§ **What the task requires**
From the first line to the last, retype the records exactly and skip the pictures.

________________________________________

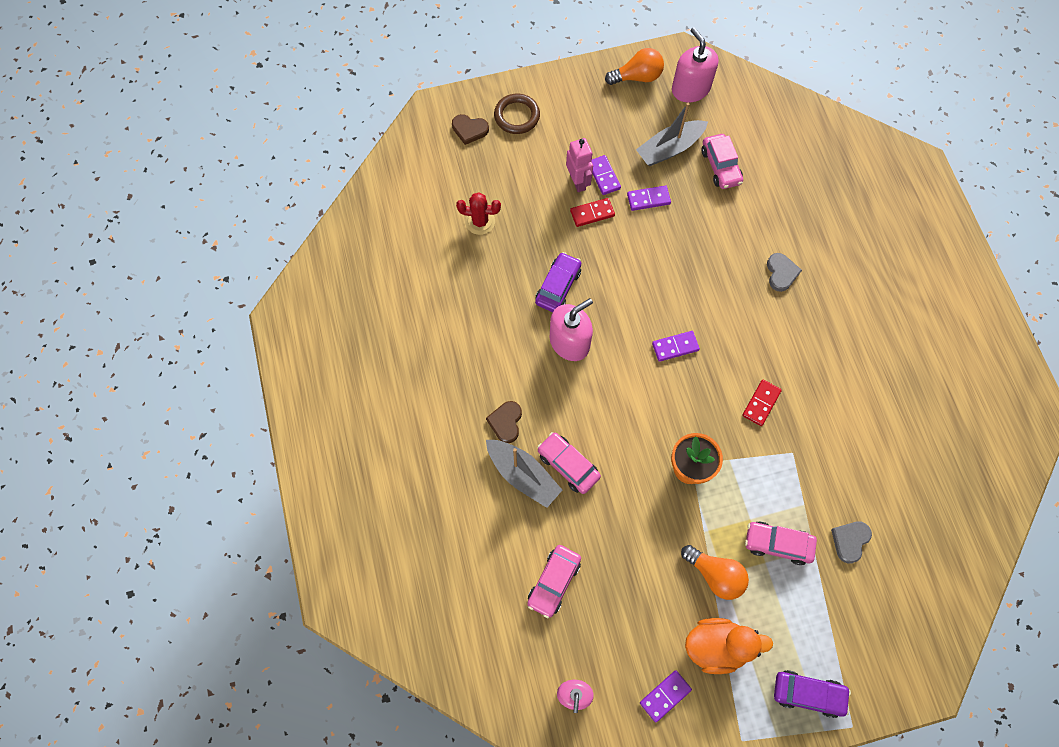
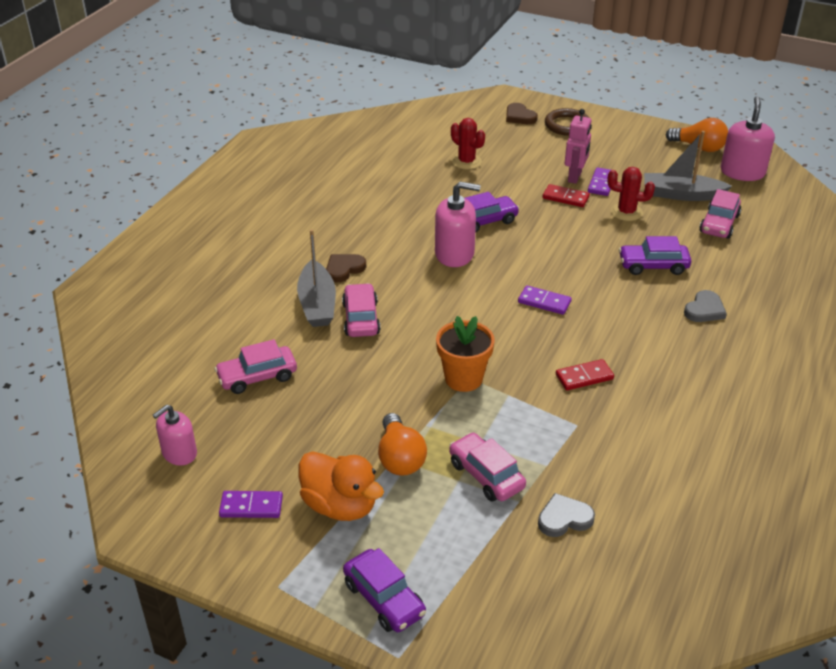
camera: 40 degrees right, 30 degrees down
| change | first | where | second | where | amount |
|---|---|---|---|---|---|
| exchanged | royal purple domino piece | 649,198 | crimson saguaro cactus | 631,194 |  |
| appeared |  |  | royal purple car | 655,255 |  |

________________________________________

§ **Result of the task**
camera: 40 degrees right, 30 degrees down
| change | first | where | second | where | amount |
|---|---|---|---|---|---|
| exchanged | royal purple domino piece | 649,198 | crimson saguaro cactus | 631,194 |  |
| appeared |  |  | royal purple car | 655,255 |  |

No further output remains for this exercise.